> _RECORDS PROVIDED_
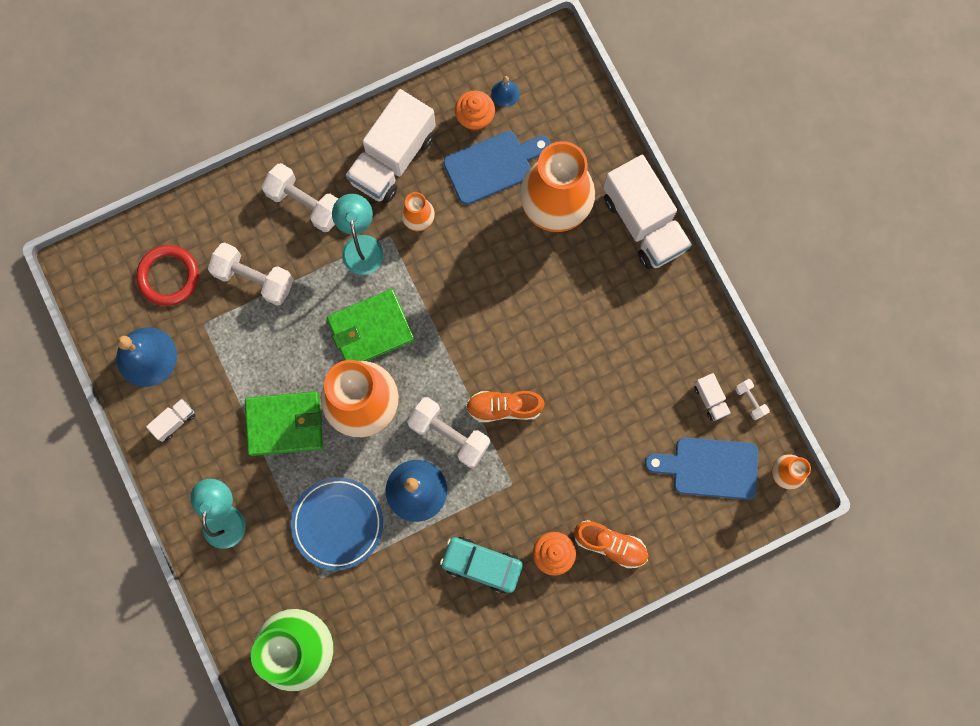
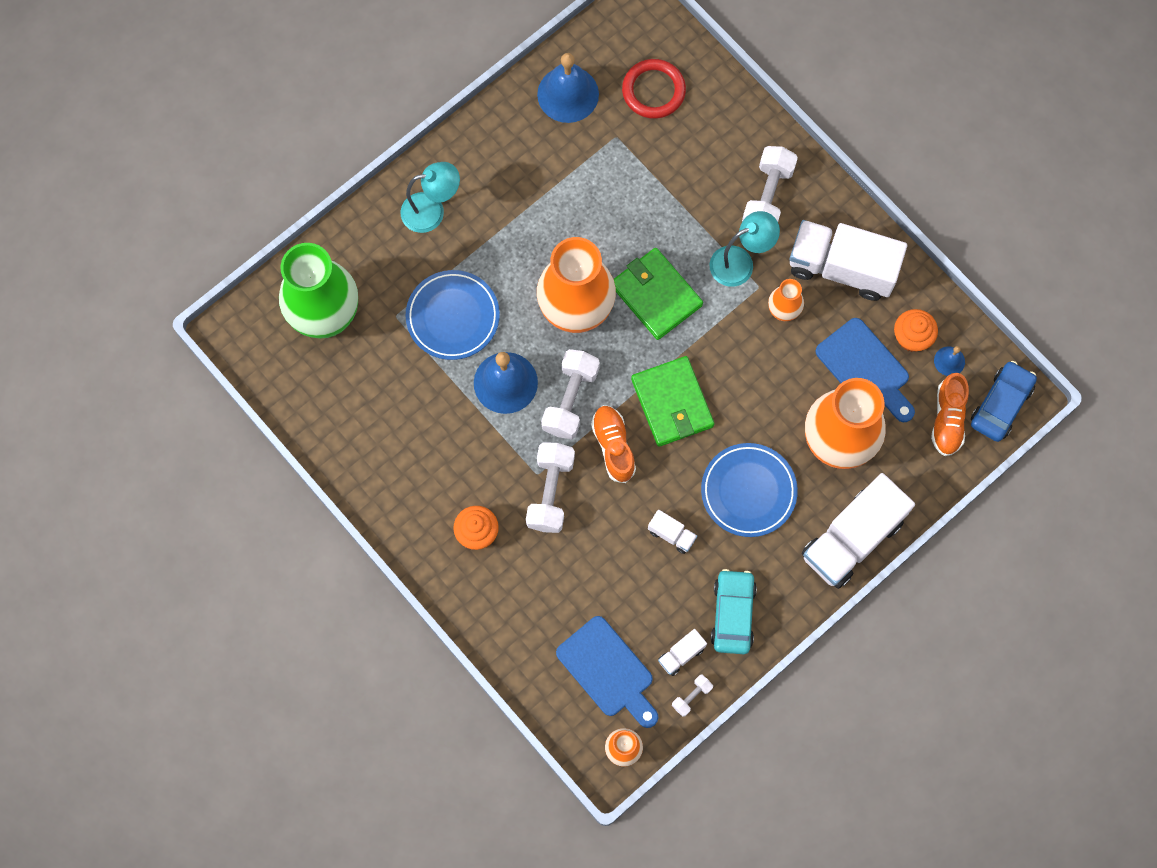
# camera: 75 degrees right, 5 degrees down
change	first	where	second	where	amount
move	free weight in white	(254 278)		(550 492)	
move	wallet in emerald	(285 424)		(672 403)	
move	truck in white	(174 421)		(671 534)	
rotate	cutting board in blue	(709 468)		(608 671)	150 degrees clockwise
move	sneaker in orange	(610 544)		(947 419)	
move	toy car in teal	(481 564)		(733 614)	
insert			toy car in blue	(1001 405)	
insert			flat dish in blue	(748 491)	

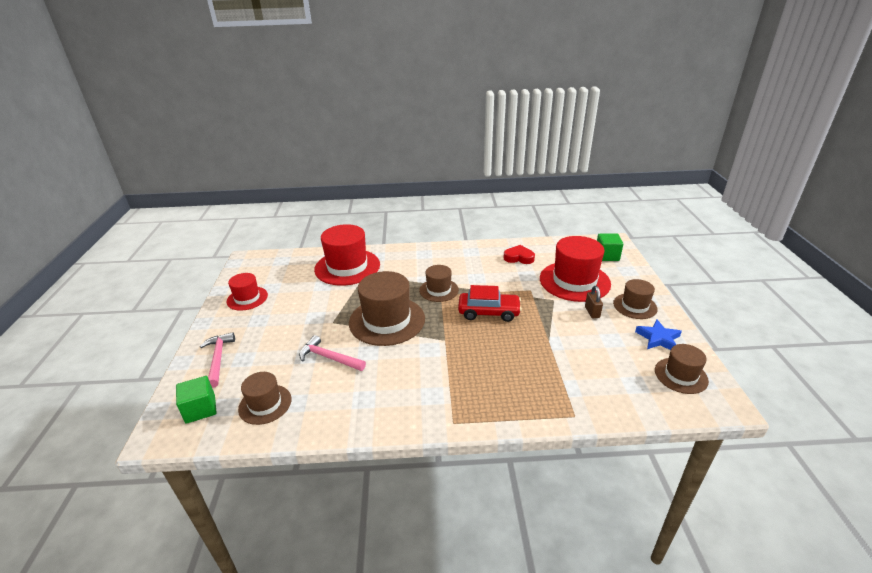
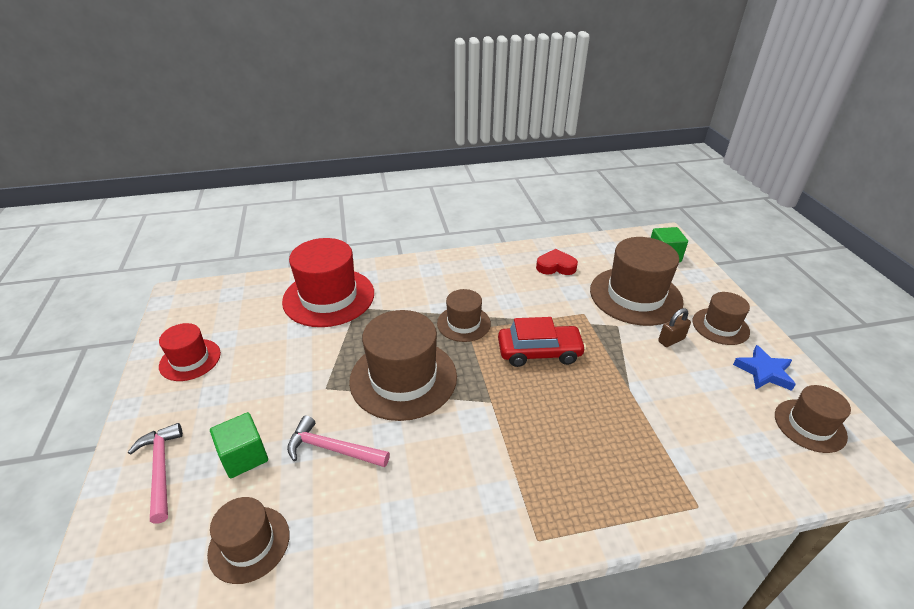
# camera: 10 degrees left, 5 degrees up
change	first	where	second	where	amount
recolor	hat in crimson	(574 281)	hat in dark brown	(635 296)	
rotate	lock in dark brown	(592 312)		(671 340)	75 degrees clockwise
move	cube in emerald	(200 409)		(244 456)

> _TASK GOAL_
Scan the material above for the string "blue" and report each line where you find it.

> _RESULT FOR THIS TASK_
rotate	cutting board in blue	(709 468)		(608 671)	150 degrees clockwise
insert			toy car in blue	(1001 405)	
insert			flat dish in blue	(748 491)	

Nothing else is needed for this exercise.